All entries shown below must be given again word for word.

--- Task inputs ---

━━━━━━━━━━

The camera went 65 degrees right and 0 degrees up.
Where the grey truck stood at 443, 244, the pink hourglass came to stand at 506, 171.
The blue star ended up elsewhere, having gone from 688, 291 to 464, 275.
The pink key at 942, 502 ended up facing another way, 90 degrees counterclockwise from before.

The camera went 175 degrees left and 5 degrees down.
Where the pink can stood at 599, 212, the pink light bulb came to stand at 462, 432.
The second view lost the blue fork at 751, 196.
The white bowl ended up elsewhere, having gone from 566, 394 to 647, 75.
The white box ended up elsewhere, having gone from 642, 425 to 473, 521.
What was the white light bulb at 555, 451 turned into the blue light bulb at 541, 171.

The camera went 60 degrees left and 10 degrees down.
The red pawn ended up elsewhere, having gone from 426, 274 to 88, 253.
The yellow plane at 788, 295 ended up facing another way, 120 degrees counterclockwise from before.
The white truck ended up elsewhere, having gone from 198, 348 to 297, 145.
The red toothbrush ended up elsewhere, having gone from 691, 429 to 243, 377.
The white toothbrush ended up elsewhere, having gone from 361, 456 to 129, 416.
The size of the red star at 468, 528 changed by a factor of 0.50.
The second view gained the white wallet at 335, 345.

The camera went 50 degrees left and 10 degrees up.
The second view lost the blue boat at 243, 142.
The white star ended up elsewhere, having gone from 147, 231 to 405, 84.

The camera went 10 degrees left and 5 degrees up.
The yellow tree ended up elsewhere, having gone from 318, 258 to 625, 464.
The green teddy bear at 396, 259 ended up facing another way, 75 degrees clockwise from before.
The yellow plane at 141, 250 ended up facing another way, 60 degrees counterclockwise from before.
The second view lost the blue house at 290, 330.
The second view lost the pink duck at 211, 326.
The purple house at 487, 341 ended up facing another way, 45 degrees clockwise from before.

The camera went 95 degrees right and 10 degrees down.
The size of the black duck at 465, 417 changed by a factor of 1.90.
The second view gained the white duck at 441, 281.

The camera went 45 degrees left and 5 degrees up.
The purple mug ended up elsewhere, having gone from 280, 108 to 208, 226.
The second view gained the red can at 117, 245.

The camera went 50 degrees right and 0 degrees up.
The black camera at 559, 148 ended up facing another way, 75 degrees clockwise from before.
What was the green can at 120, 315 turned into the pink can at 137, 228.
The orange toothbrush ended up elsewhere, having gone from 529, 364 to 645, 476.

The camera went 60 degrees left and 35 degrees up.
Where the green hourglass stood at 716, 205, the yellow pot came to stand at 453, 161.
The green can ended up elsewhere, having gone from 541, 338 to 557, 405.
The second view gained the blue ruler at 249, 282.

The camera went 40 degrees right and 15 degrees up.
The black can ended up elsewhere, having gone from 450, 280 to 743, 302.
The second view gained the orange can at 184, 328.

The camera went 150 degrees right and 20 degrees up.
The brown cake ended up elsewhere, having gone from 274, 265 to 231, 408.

━━━━━━━━━━

--- Result of the task ---
The camera went 65 degrees right and 0 degrees up.
Where the grey truck stood at 443, 244, the pink hourglass came to stand at 506, 171.
The blue star ended up elsewhere, having gone from 688, 291 to 464, 275.
The pink key at 942, 502 ended up facing another way, 90 degrees counterclockwise from before.

The camera went 175 degrees left and 5 degrees down.
Where the pink can stood at 599, 212, the pink light bulb came to stand at 462, 432.
The second view lost the blue fork at 751, 196.
The white bowl ended up elsewhere, having gone from 566, 394 to 647, 75.
The white box ended up elsewhere, having gone from 642, 425 to 473, 521.
What was the white light bulb at 555, 451 turned into the blue light bulb at 541, 171.

The camera went 60 degrees left and 10 degrees down.
The red pawn ended up elsewhere, having gone from 426, 274 to 88, 253.
The yellow plane at 788, 295 ended up facing another way, 120 degrees counterclockwise from before.
The white truck ended up elsewhere, having gone from 198, 348 to 297, 145.
The red toothbrush ended up elsewhere, having gone from 691, 429 to 243, 377.
The white toothbrush ended up elsewhere, having gone from 361, 456 to 129, 416.
The size of the red star at 468, 528 changed by a factor of 0.50.
The second view gained the white wallet at 335, 345.

The camera went 50 degrees left and 10 degrees up.
The second view lost the blue boat at 243, 142.
The white star ended up elsewhere, having gone from 147, 231 to 405, 84.

The camera went 10 degrees left and 5 degrees up.
The yellow tree ended up elsewhere, having gone from 318, 258 to 625, 464.
The green teddy bear at 396, 259 ended up facing another way, 75 degrees clockwise from before.
The yellow plane at 141, 250 ended up facing another way, 60 degrees counterclockwise from before.
The second view lost the blue house at 290, 330.
The second view lost the pink duck at 211, 326.
The purple house at 487, 341 ended up facing another way, 45 degrees clockwise from before.

The camera went 95 degrees right and 10 degrees down.
The size of the black duck at 465, 417 changed by a factor of 1.90.
The second view gained the white duck at 441, 281.

The camera went 45 degrees left and 5 degrees up.
The purple mug ended up elsewhere, having gone from 280, 108 to 208, 226.
The second view gained the red can at 117, 245.

The camera went 50 degrees right and 0 degrees up.
The black camera at 559, 148 ended up facing another way, 75 degrees clockwise from before.
What was the green can at 120, 315 turned into the pink can at 137, 228.
The orange toothbrush ended up elsewhere, having gone from 529, 364 to 645, 476.

The camera went 60 degrees left and 35 degrees up.
Where the green hourglass stood at 716, 205, the yellow pot came to stand at 453, 161.
The green can ended up elsewhere, having gone from 541, 338 to 557, 405.
The second view gained the blue ruler at 249, 282.

The camera went 40 degrees right and 15 degrees up.
The black can ended up elsewhere, having gone from 450, 280 to 743, 302.
The second view gained the orange can at 184, 328.

The camera went 150 degrees right and 20 degrees up.
The brown cake ended up elsewhere, having gone from 274, 265 to 231, 408.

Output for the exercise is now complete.